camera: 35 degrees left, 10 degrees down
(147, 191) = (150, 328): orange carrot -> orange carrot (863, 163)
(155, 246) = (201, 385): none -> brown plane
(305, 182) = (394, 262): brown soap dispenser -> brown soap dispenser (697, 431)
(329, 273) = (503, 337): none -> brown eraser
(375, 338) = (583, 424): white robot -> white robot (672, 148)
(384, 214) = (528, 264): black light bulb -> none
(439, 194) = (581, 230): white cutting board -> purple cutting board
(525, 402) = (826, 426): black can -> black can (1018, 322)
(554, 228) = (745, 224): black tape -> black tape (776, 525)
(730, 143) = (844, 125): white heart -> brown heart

# # #

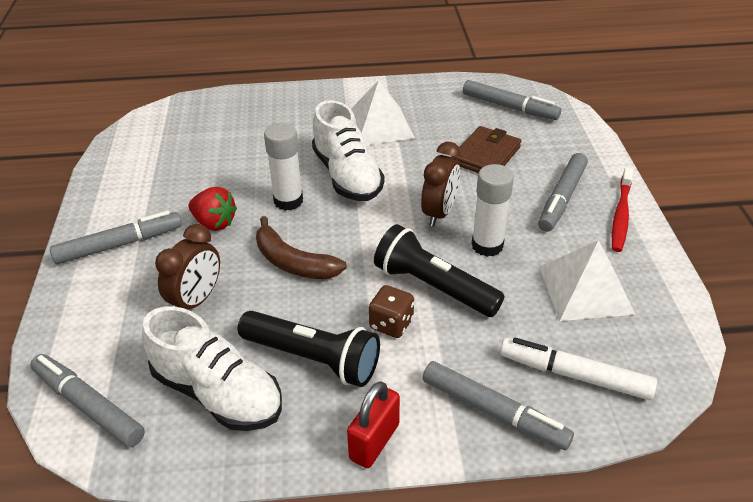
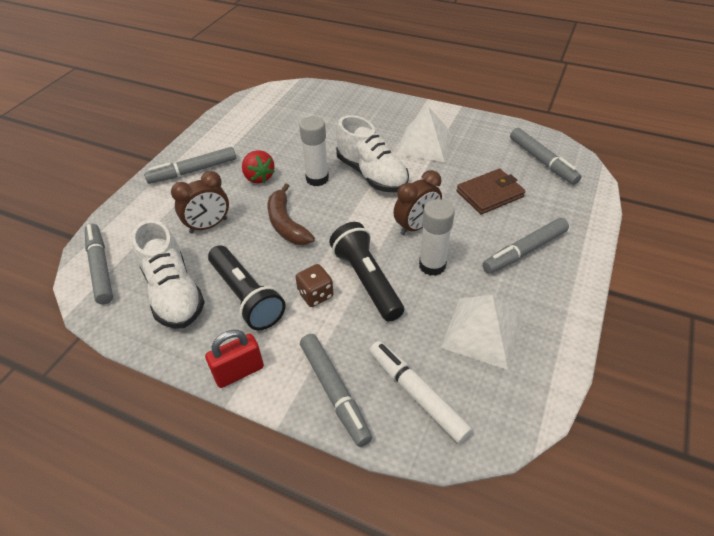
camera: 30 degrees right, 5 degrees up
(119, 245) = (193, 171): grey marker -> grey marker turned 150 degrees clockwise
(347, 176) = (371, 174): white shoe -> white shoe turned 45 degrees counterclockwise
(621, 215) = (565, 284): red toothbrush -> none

# # #

Transcribe the lines above between the line holding "(147, 191) = (150, 328): orange" and the line holding "(730, 143) = (844, 125): white", inclusive, exactly as they stand and with nothing added.

(Task response):
(147, 191) = (150, 328): orange carrot -> orange carrot (863, 163)
(155, 246) = (201, 385): none -> brown plane
(305, 182) = (394, 262): brown soap dispenser -> brown soap dispenser (697, 431)
(329, 273) = (503, 337): none -> brown eraser
(375, 338) = (583, 424): white robot -> white robot (672, 148)
(384, 214) = (528, 264): black light bulb -> none
(439, 194) = (581, 230): white cutting board -> purple cutting board
(525, 402) = (826, 426): black can -> black can (1018, 322)
(554, 228) = (745, 224): black tape -> black tape (776, 525)
(730, 143) = (844, 125): white heart -> brown heart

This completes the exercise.